Given records:

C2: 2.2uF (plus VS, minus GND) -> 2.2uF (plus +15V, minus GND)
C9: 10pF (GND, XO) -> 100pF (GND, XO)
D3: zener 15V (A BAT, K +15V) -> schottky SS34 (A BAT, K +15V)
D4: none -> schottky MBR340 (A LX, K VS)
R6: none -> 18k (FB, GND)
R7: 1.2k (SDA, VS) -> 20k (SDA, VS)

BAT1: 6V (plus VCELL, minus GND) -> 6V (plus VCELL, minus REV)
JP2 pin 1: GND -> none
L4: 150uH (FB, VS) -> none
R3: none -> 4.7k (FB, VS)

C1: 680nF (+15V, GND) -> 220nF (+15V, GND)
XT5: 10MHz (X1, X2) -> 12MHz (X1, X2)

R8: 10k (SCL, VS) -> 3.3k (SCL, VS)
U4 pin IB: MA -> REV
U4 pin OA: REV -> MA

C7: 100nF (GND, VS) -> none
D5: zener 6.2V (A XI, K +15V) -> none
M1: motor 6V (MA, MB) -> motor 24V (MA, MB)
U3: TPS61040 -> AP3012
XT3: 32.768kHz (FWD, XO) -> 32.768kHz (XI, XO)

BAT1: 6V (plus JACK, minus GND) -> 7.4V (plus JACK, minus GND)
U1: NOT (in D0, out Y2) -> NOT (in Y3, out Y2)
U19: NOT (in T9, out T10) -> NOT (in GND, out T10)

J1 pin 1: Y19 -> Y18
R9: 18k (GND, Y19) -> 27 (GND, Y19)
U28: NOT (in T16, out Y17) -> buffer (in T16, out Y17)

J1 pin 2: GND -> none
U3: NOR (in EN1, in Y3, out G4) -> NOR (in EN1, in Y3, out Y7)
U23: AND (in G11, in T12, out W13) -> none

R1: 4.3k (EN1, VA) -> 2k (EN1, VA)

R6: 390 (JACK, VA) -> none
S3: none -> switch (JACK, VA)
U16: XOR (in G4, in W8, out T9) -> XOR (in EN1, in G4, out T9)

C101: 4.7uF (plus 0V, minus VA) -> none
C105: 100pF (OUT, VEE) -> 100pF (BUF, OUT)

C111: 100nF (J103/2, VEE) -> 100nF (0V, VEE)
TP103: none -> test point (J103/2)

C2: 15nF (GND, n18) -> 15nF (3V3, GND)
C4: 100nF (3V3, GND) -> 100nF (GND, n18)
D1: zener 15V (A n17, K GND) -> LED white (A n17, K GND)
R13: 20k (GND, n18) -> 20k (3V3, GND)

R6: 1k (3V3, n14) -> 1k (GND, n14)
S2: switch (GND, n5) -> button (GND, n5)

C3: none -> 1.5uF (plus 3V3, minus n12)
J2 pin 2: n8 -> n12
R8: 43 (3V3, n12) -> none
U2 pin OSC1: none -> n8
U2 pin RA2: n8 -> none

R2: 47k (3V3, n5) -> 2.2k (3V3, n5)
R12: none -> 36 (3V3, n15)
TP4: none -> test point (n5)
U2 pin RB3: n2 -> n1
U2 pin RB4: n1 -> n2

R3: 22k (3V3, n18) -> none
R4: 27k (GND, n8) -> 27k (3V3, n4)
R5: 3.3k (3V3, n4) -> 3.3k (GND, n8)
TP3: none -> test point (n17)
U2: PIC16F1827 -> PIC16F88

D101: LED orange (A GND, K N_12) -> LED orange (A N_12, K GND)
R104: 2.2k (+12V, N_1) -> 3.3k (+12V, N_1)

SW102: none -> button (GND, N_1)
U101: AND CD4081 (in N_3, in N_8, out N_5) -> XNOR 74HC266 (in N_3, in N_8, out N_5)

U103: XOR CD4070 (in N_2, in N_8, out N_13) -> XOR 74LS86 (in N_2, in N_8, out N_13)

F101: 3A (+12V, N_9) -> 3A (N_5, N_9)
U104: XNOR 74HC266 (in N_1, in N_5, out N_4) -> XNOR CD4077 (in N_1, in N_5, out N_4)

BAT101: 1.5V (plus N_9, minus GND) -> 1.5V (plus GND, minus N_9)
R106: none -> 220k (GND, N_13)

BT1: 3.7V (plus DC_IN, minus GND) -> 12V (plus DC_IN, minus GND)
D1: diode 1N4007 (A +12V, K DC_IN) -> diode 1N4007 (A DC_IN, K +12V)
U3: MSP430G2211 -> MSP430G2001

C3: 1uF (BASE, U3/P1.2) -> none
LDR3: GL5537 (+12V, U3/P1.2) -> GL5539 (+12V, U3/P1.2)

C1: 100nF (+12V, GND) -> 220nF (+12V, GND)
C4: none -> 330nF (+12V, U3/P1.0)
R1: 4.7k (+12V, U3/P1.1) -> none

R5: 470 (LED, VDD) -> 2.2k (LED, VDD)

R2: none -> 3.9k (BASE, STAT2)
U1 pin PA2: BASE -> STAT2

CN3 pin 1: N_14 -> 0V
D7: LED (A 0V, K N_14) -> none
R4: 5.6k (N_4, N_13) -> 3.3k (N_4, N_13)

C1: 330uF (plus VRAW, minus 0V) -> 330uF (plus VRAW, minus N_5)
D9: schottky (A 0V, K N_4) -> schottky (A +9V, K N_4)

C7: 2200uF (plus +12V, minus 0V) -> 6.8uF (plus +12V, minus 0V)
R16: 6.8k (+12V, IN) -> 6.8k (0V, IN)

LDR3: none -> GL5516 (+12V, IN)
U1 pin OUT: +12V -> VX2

Problem to solve: Look over the listing. Pull out every line with the string "switch" in it.

Exercise response:
S3: none -> switch (JACK, VA)
S2: switch (GND, n5) -> button (GND, n5)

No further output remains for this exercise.